**Goal of the exercise:**
Make an exact transcription of the data below.
** Opening Source material block **
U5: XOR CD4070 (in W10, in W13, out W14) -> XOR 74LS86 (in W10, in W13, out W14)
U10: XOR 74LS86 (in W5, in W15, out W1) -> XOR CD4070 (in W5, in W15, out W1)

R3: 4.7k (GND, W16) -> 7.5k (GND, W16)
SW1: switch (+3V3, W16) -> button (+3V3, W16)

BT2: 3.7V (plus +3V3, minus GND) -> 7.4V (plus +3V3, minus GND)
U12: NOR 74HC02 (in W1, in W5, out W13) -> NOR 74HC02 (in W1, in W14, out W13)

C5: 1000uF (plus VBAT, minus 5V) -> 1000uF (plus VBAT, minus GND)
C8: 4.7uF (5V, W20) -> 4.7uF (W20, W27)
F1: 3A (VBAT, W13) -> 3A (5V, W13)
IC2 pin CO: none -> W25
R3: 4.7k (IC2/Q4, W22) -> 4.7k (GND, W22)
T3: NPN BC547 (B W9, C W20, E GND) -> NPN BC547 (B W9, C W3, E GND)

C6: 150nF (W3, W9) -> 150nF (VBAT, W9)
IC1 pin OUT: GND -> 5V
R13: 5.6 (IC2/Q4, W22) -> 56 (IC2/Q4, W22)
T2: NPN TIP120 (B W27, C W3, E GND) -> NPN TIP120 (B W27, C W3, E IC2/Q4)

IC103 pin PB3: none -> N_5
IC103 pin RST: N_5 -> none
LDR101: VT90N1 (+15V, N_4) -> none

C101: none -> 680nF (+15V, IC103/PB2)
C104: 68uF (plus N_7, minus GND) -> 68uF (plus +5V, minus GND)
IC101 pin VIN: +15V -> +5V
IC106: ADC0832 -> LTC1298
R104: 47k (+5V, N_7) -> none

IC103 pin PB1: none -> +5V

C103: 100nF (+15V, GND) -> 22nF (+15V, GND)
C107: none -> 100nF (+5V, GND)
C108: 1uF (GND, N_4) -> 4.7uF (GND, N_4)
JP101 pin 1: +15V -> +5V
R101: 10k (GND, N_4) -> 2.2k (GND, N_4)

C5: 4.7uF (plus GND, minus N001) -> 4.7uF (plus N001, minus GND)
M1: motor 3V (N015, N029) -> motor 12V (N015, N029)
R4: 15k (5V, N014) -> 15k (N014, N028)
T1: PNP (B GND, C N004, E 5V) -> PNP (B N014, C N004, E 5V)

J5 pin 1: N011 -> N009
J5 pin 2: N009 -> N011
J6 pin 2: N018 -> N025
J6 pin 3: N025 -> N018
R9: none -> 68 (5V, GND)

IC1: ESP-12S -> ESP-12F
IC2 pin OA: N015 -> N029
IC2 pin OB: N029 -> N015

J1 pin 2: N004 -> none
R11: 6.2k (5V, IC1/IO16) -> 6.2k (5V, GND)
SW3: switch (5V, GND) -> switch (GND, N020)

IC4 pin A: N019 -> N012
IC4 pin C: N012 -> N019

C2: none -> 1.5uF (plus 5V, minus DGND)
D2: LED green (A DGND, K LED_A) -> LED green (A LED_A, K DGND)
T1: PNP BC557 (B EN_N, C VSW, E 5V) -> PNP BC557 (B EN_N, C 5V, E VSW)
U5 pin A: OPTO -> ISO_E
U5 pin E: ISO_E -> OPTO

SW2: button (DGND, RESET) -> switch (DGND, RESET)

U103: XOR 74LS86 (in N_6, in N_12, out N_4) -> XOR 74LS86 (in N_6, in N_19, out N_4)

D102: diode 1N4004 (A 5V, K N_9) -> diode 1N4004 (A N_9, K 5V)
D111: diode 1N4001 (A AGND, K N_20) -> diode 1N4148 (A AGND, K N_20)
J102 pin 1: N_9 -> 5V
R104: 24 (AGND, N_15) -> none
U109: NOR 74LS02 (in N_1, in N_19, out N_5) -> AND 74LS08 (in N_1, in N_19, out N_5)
** Closing Source material block **
**Answer:**
U5: XOR CD4070 (in W10, in W13, out W14) -> XOR 74LS86 (in W10, in W13, out W14)
U10: XOR 74LS86 (in W5, in W15, out W1) -> XOR CD4070 (in W5, in W15, out W1)

R3: 4.7k (GND, W16) -> 7.5k (GND, W16)
SW1: switch (+3V3, W16) -> button (+3V3, W16)

BT2: 3.7V (plus +3V3, minus GND) -> 7.4V (plus +3V3, minus GND)
U12: NOR 74HC02 (in W1, in W5, out W13) -> NOR 74HC02 (in W1, in W14, out W13)

C5: 1000uF (plus VBAT, minus 5V) -> 1000uF (plus VBAT, minus GND)
C8: 4.7uF (5V, W20) -> 4.7uF (W20, W27)
F1: 3A (VBAT, W13) -> 3A (5V, W13)
IC2 pin CO: none -> W25
R3: 4.7k (IC2/Q4, W22) -> 4.7k (GND, W22)
T3: NPN BC547 (B W9, C W20, E GND) -> NPN BC547 (B W9, C W3, E GND)

C6: 150nF (W3, W9) -> 150nF (VBAT, W9)
IC1 pin OUT: GND -> 5V
R13: 5.6 (IC2/Q4, W22) -> 56 (IC2/Q4, W22)
T2: NPN TIP120 (B W27, C W3, E GND) -> NPN TIP120 (B W27, C W3, E IC2/Q4)

IC103 pin PB3: none -> N_5
IC103 pin RST: N_5 -> none
LDR101: VT90N1 (+15V, N_4) -> none

C101: none -> 680nF (+15V, IC103/PB2)
C104: 68uF (plus N_7, minus GND) -> 68uF (plus +5V, minus GND)
IC101 pin VIN: +15V -> +5V
IC106: ADC0832 -> LTC1298
R104: 47k (+5V, N_7) -> none

IC103 pin PB1: none -> +5V

C103: 100nF (+15V, GND) -> 22nF (+15V, GND)
C107: none -> 100nF (+5V, GND)
C108: 1uF (GND, N_4) -> 4.7uF (GND, N_4)
JP101 pin 1: +15V -> +5V
R101: 10k (GND, N_4) -> 2.2k (GND, N_4)

C5: 4.7uF (plus GND, minus N001) -> 4.7uF (plus N001, minus GND)
M1: motor 3V (N015, N029) -> motor 12V (N015, N029)
R4: 15k (5V, N014) -> 15k (N014, N028)
T1: PNP (B GND, C N004, E 5V) -> PNP (B N014, C N004, E 5V)

J5 pin 1: N011 -> N009
J5 pin 2: N009 -> N011
J6 pin 2: N018 -> N025
J6 pin 3: N025 -> N018
R9: none -> 68 (5V, GND)

IC1: ESP-12S -> ESP-12F
IC2 pin OA: N015 -> N029
IC2 pin OB: N029 -> N015

J1 pin 2: N004 -> none
R11: 6.2k (5V, IC1/IO16) -> 6.2k (5V, GND)
SW3: switch (5V, GND) -> switch (GND, N020)

IC4 pin A: N019 -> N012
IC4 pin C: N012 -> N019

C2: none -> 1.5uF (plus 5V, minus DGND)
D2: LED green (A DGND, K LED_A) -> LED green (A LED_A, K DGND)
T1: PNP BC557 (B EN_N, C VSW, E 5V) -> PNP BC557 (B EN_N, C 5V, E VSW)
U5 pin A: OPTO -> ISO_E
U5 pin E: ISO_E -> OPTO

SW2: button (DGND, RESET) -> switch (DGND, RESET)

U103: XOR 74LS86 (in N_6, in N_12, out N_4) -> XOR 74LS86 (in N_6, in N_19, out N_4)

D102: diode 1N4004 (A 5V, K N_9) -> diode 1N4004 (A N_9, K 5V)
D111: diode 1N4001 (A AGND, K N_20) -> diode 1N4148 (A AGND, K N_20)
J102 pin 1: N_9 -> 5V
R104: 24 (AGND, N_15) -> none
U109: NOR 74LS02 (in N_1, in N_19, out N_5) -> AND 74LS08 (in N_1, in N_19, out N_5)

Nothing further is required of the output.